● **WORK ORDER**: Exactly as written and without the pictures, output the entries below.

● **Scene comparison data**:
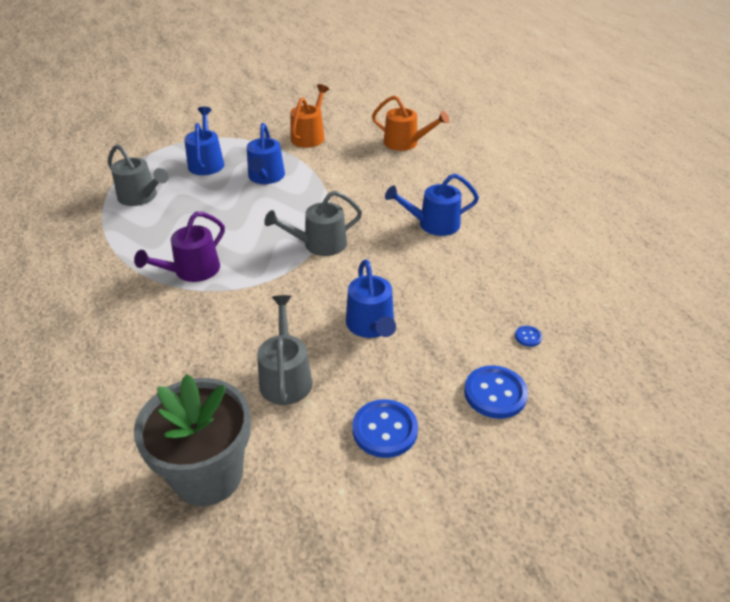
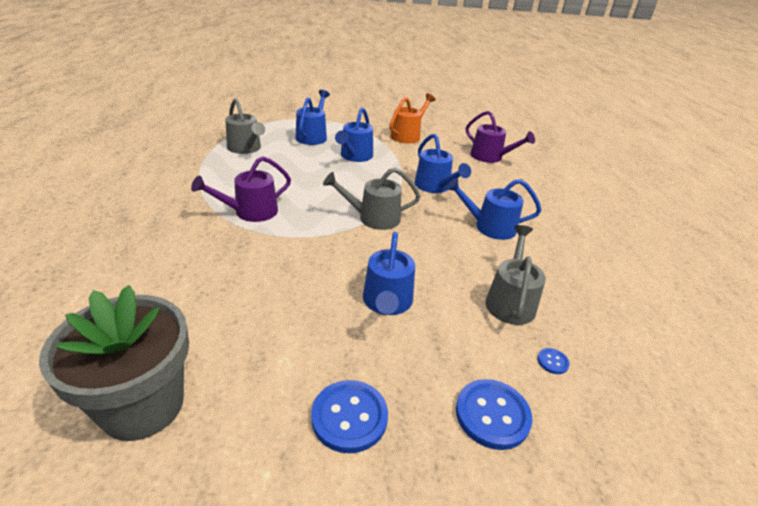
camera: 15 degrees right, 5 degrees down
(286, 377) = (277, 328): grey watering can -> grey watering can (510, 301)
(364, 193) = (435, 186): none -> blue watering can
(405, 143) = (490, 157): orange watering can -> purple watering can

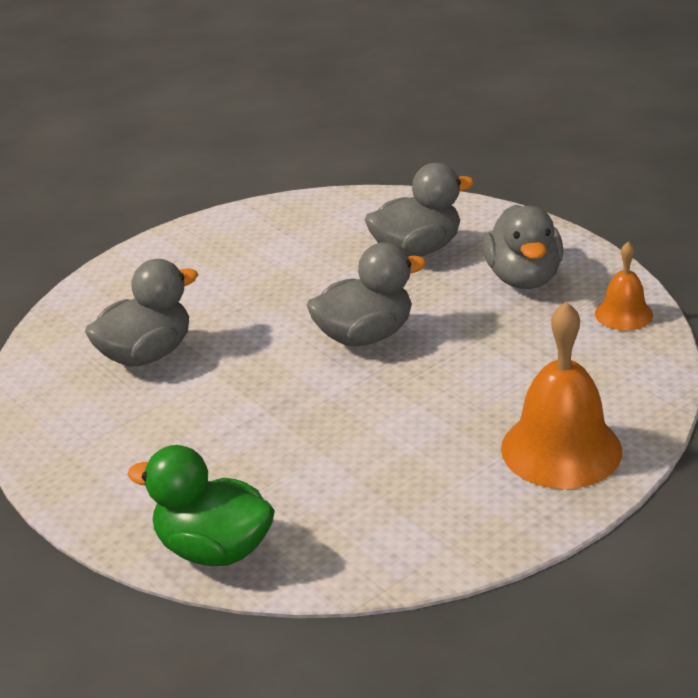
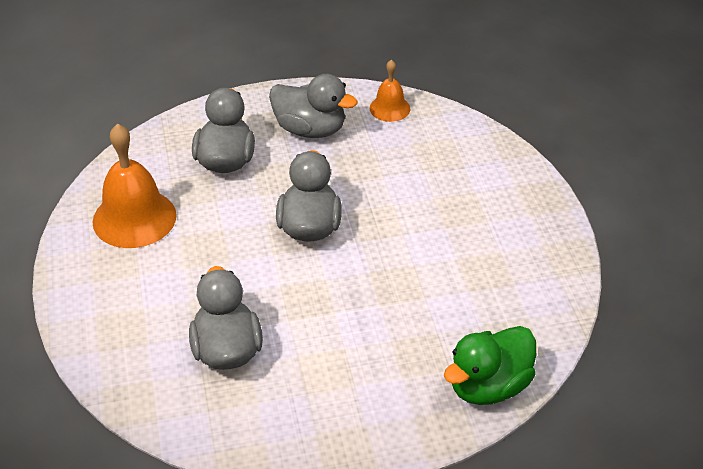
camera: 65 degrees left, 10 degrees up
(561, 449) = (502, 193): orange bell -> orange bell (134, 218)

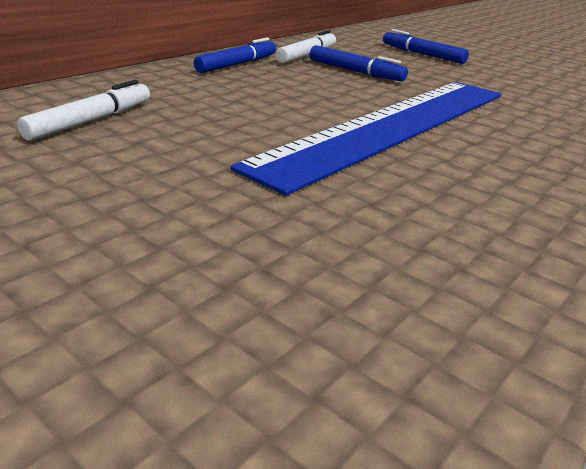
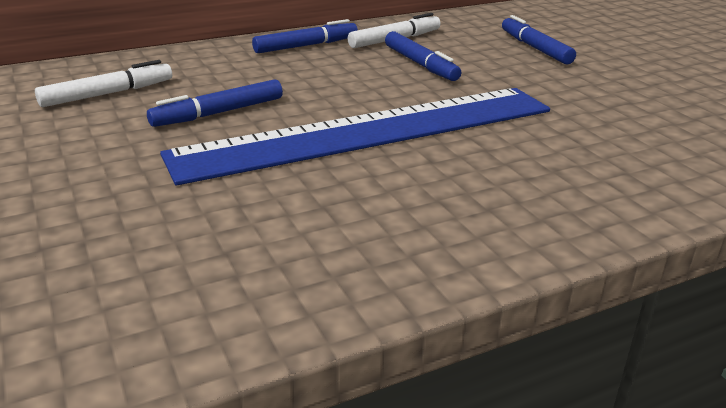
camera: 25 degrees right, 0 degrees up
(235, 126) = (218, 113): none -> blue marker

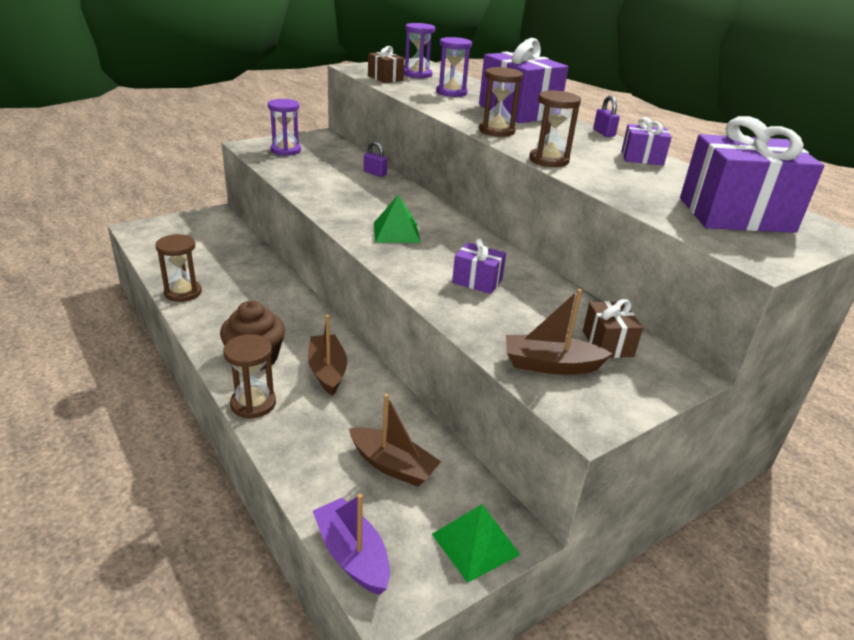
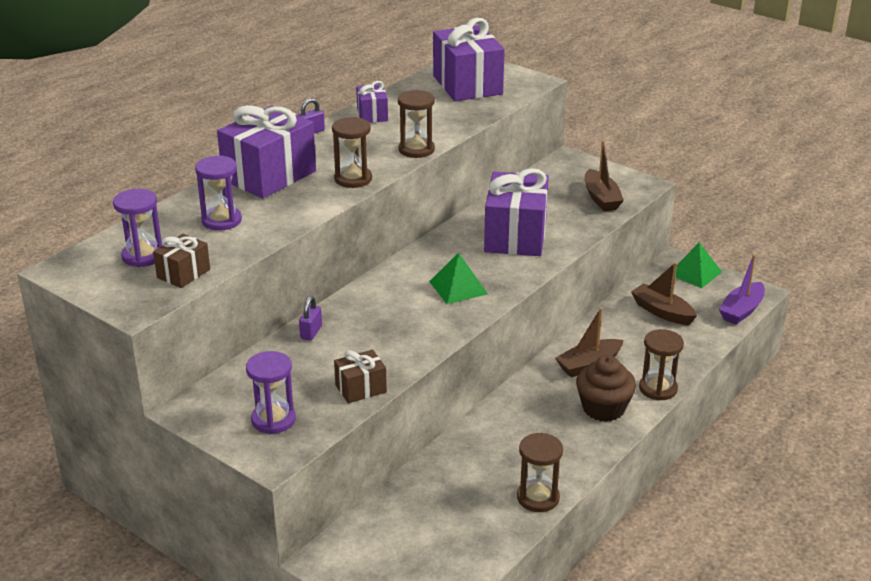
camera: 105 degrees left, 0 degrees up
(393, 465) = (662, 312): brown boat -> brown boat turned 60 degrees counterclockwise
(477, 281) = (515, 236): purple gift -> purple gift, size x2.01
(607, 343) = (557, 182): brown gift -> brown gift (360, 388)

● **EXPECTED ANSWER**:
camera: 15 degrees right, 5 degrees down
(286, 377) = (277, 328): grey watering can -> grey watering can (510, 301)
(364, 193) = (435, 186): none -> blue watering can
(405, 143) = (490, 157): orange watering can -> purple watering can

camera: 65 degrees left, 10 degrees up
(561, 449) = (502, 193): orange bell -> orange bell (134, 218)

camera: 25 degrees right, 0 degrees up
(235, 126) = (218, 113): none -> blue marker

camera: 105 degrees left, 0 degrees up
(393, 465) = (662, 312): brown boat -> brown boat turned 60 degrees counterclockwise
(477, 281) = (515, 236): purple gift -> purple gift, size x2.01
(607, 343) = (557, 182): brown gift -> brown gift (360, 388)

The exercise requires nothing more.